• [Information]:
----------------------------------------
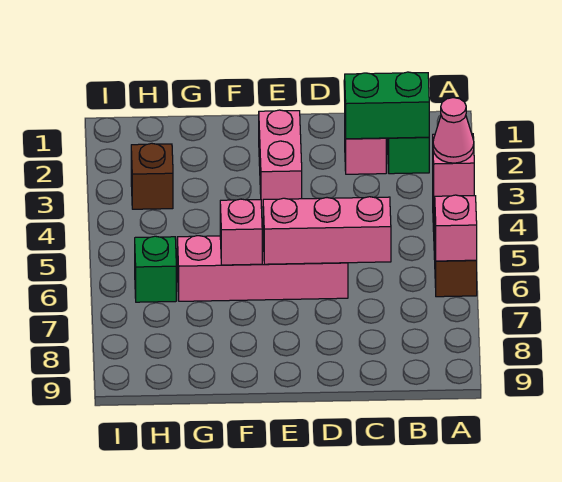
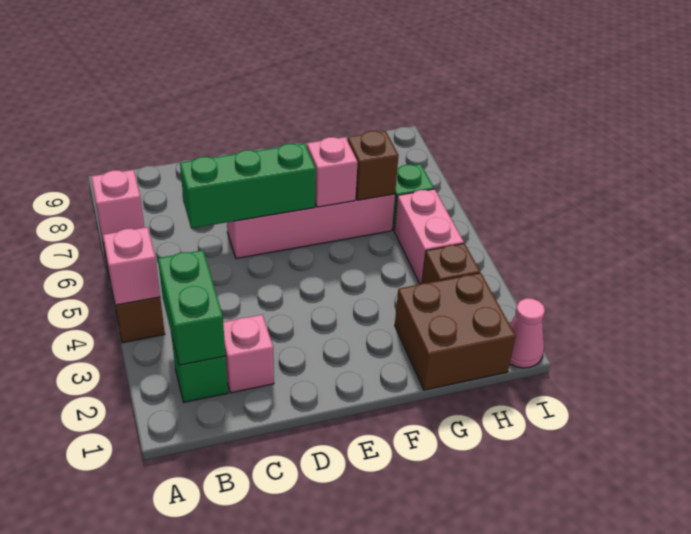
pink cone A4 level 3 -> pink cone I1 level 1
green brick B2:C2 level 2 -> green brick B2:B3 level 2
pink brick C6:E6 level 2 -> green brick C6:E6 level 2
pink brick E2:E3 level 1 -> pink brick H4:H5 level 1
none -> brown brick G1:H2 level 1
none -> brown brick G6 level 2

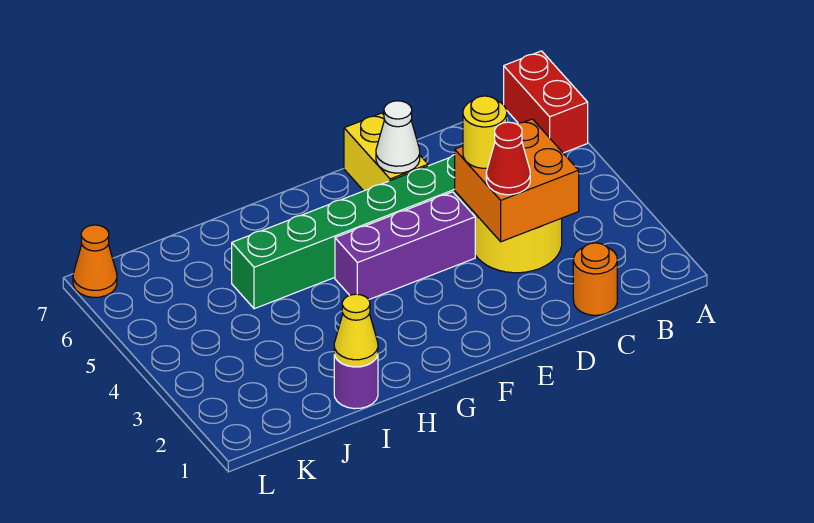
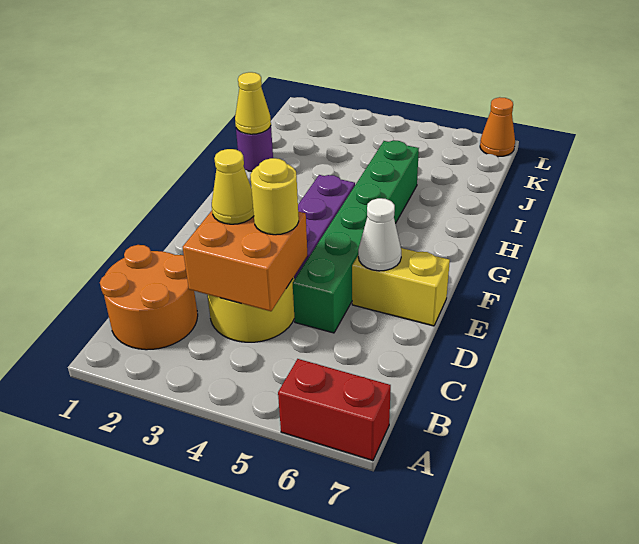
orange round brick C1 level 1 -> orange round brick B1:C2 level 1
red cone D3 level 3 -> yellow cone D3 level 3

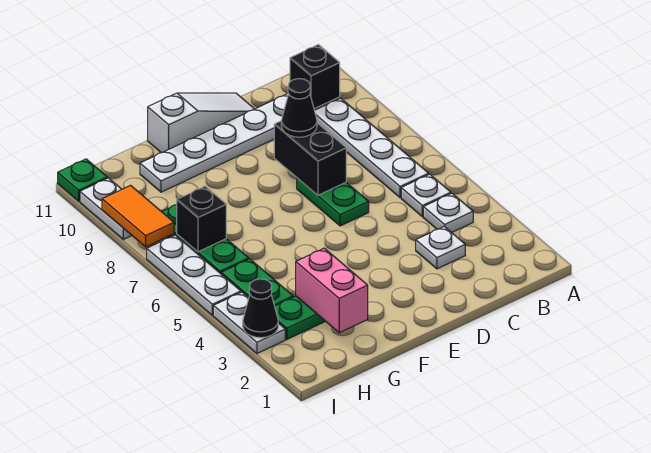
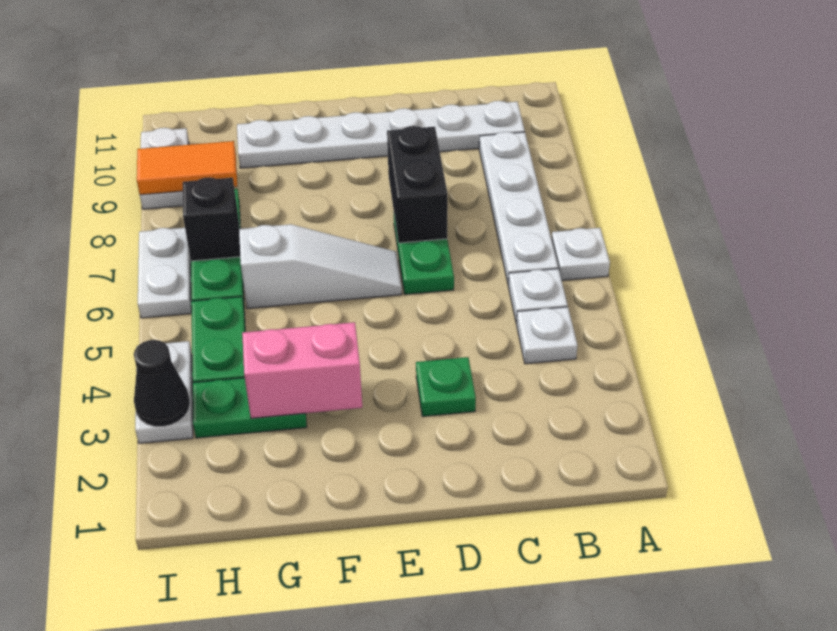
black brick B10 level 2 -> none
white plate C3 level 1 -> white plate A6 level 1
black cone D8 level 3 -> none
white slope D11:F11 level 1 top F -> white slope E6:G6 level 1 top G
pink brick G2:G3 level 2 -> pink brick F3:G3 level 2
white plate I5:I7 level 1 -> white plate I6:I7 level 1
orange tile I8:I9 level 2 -> orange tile H9:I9 level 2
green plate I11 level 1 -> green plate D3 level 1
----------------------------------------
• [What you are asked to do]: Output nothing except an exact copy of the records above, with the images left out.

• [Task response]:
pink cone A4 level 3 -> pink cone I1 level 1
green brick B2:C2 level 2 -> green brick B2:B3 level 2
pink brick C6:E6 level 2 -> green brick C6:E6 level 2
pink brick E2:E3 level 1 -> pink brick H4:H5 level 1
none -> brown brick G1:H2 level 1
none -> brown brick G6 level 2

orange round brick C1 level 1 -> orange round brick B1:C2 level 1
red cone D3 level 3 -> yellow cone D3 level 3

black brick B10 level 2 -> none
white plate C3 level 1 -> white plate A6 level 1
black cone D8 level 3 -> none
white slope D11:F11 level 1 top F -> white slope E6:G6 level 1 top G
pink brick G2:G3 level 2 -> pink brick F3:G3 level 2
white plate I5:I7 level 1 -> white plate I6:I7 level 1
orange tile I8:I9 level 2 -> orange tile H9:I9 level 2
green plate I11 level 1 -> green plate D3 level 1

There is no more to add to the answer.